● Problem to work on: Change every "vegetable" to "plant" in the lines that run from the beginning of the records below through the line containing "Positioned to the", and leave all other wording as it is. Give back only those lines, without the pictures.

** Dataset records follows **

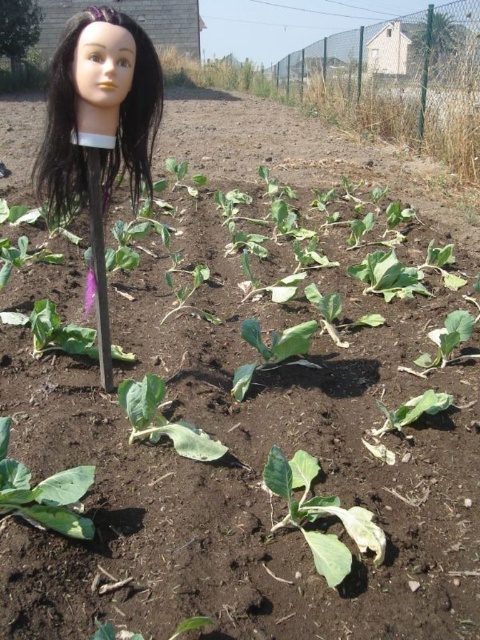
Between point (314, 515) and point (61, 515), which one is positioned in front?

Positioned in front is point (61, 515).

Between green matte leafy vegetable at center and green leafy vegetable at lower left, which one appears on the right side from the viewer's perspective?

Positioned to the right is green matte leafy vegetable at center.

I want to click on green matte leafy vegetable at center, so click(x=321, y=515).

Who is positioned more to the right, black synthetic hair at center or green matte leafy vegetable at center?

From the viewer's perspective, green matte leafy vegetable at center appears more on the right side.

Can you confirm if black synthetic hair at center is taller than green matte leafy vegetable at center?

Indeed, black synthetic hair at center has a greater height compared to green matte leafy vegetable at center.

Which is in front, point (133, 172) or point (377, 544)?

Positioned in front is point (377, 544).

The width and height of the screenshot is (480, 640). I want to click on black synthetic hair at center, so click(x=120, y=118).

Is green leafy vegetable at lower left thinner than green leafy vegetable at center?

Indeed, green leafy vegetable at lower left has a lesser width compared to green leafy vegetable at center.

Is green leafy vegetable at lower left wider than green leafy vegetable at center?

No, green leafy vegetable at lower left is not wider than green leafy vegetable at center.

Is point (71, 477) positioned after point (152, 417)?

No, it is in front of (152, 417).

Where is `green leafy vegetable at lower left`? The image size is (480, 640). green leafy vegetable at lower left is located at coordinates (44, 493).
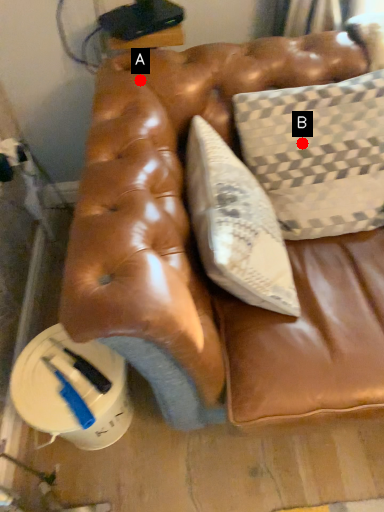
Question: Two points are circled on the image, labeled by A and B beside each circle. Which point is farther to the camera?

Choices:
 (A) A is further
 (B) B is further

Answer: (B)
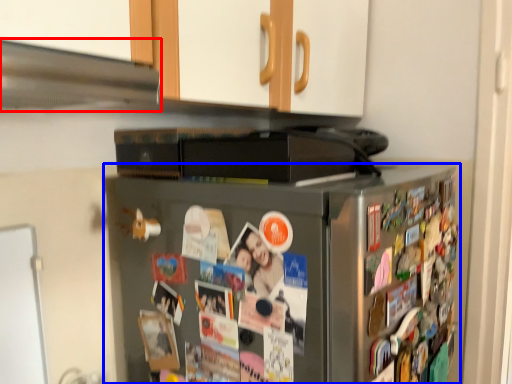
Question: Which of the following is the farthest to the observer, exhaust hood (highlighted by a red box) or refrigerator (highlighted by a blue box)?

Choices:
 (A) exhaust hood
 (B) refrigerator

Answer: (B)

** End of Dataset records **

● Response to the task:
Between point (314, 515) and point (61, 515), which one is positioned in front?

Positioned in front is point (61, 515).

Between green matte leafy plant at center and green leafy plant at lower left, which one appears on the right side from the viewer's perspective?

Positioned to the right is green matte leafy plant at center.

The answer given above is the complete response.